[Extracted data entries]
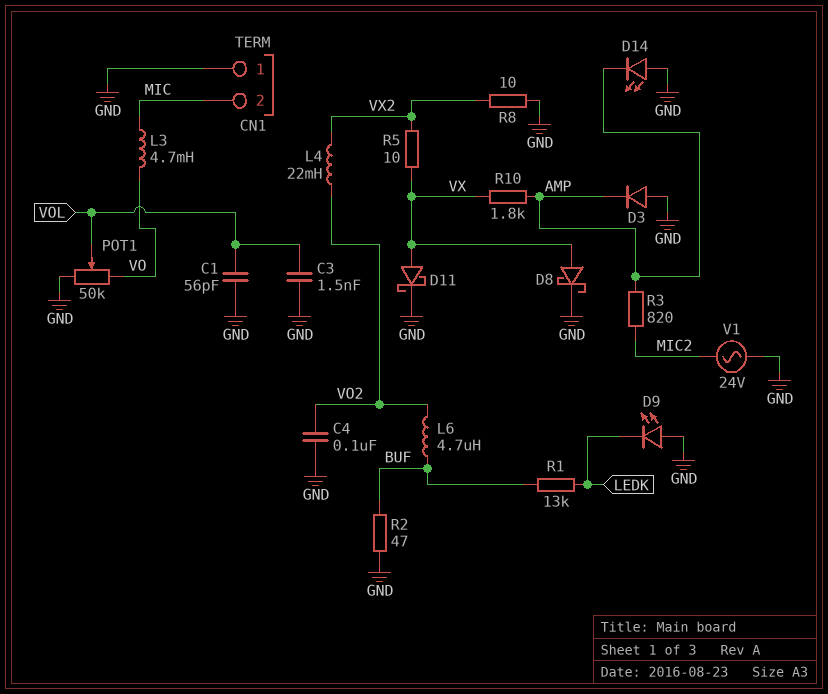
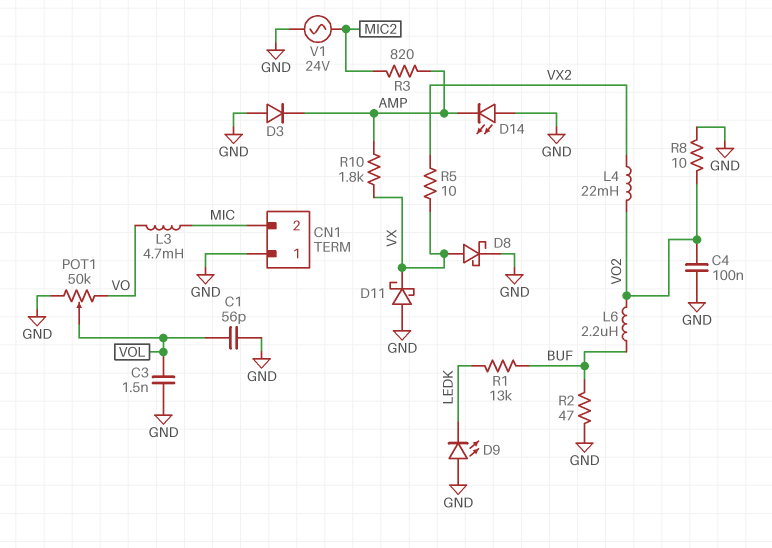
D11: schottky (A VX, K GND) -> schottky (A GND, K VX)
L6: 4.7uH (BUF, VO2) -> 2.2uH (BUF, VO2)
R8: 10 (GND, VX2) -> 10 (GND, VO2)

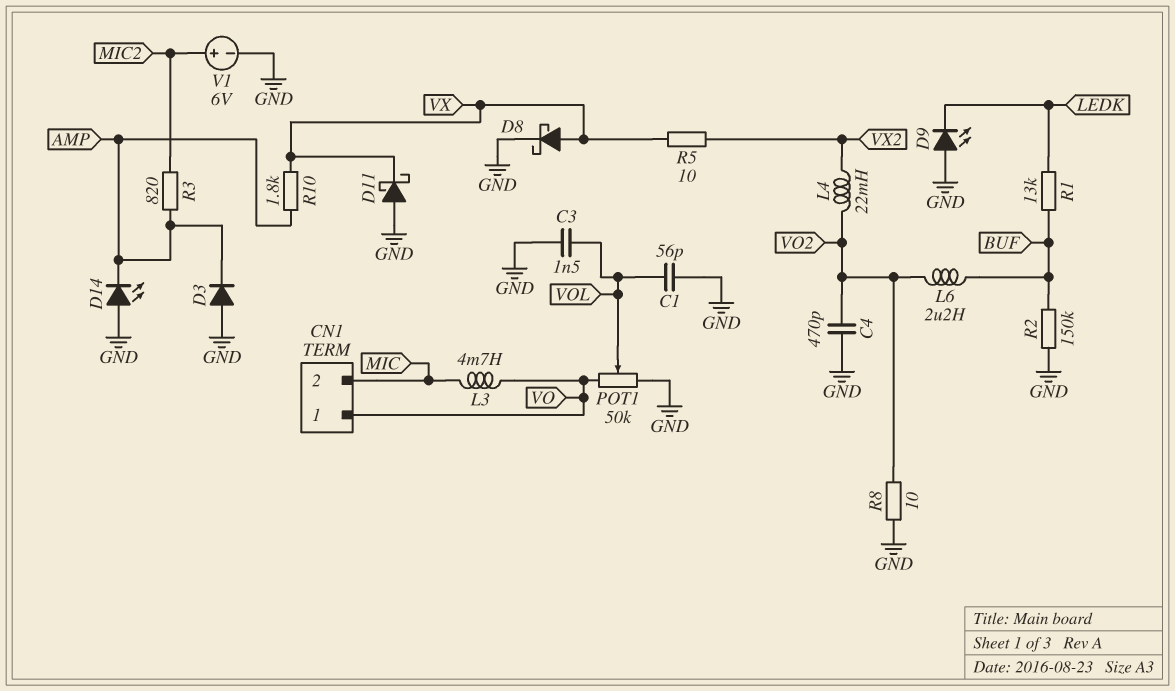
C4: 100nF (GND, VO2) -> 470pF (GND, VO2)
CN1 pin 1: GND -> VO
R2: 47 (BUF, GND) -> 150k (BUF, GND)
V1: AC 24V (GND, MIC2) -> 6V (plus MIC2, minus GND)

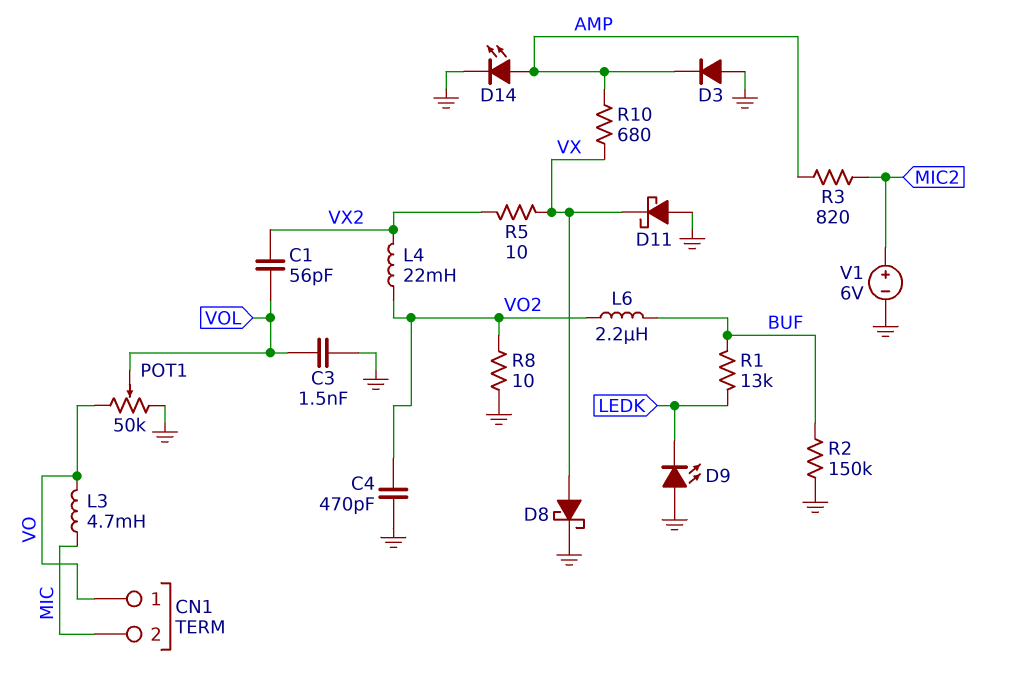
C1: 56pF (GND, VOL) -> 56pF (VOL, VX2)
D14: LED (A GND, K AMP) -> LED (A AMP, K GND)
R10: 1.8k (AMP, VX) -> 680 (AMP, VX)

| About this task |
When you copy the data above, reproduce each line exactly and skip every image.

| Result |
D11: schottky (A VX, K GND) -> schottky (A GND, K VX)
L6: 4.7uH (BUF, VO2) -> 2.2uH (BUF, VO2)
R8: 10 (GND, VX2) -> 10 (GND, VO2)

C4: 100nF (GND, VO2) -> 470pF (GND, VO2)
CN1 pin 1: GND -> VO
R2: 47 (BUF, GND) -> 150k (BUF, GND)
V1: AC 24V (GND, MIC2) -> 6V (plus MIC2, minus GND)

C1: 56pF (GND, VOL) -> 56pF (VOL, VX2)
D14: LED (A GND, K AMP) -> LED (A AMP, K GND)
R10: 1.8k (AMP, VX) -> 680 (AMP, VX)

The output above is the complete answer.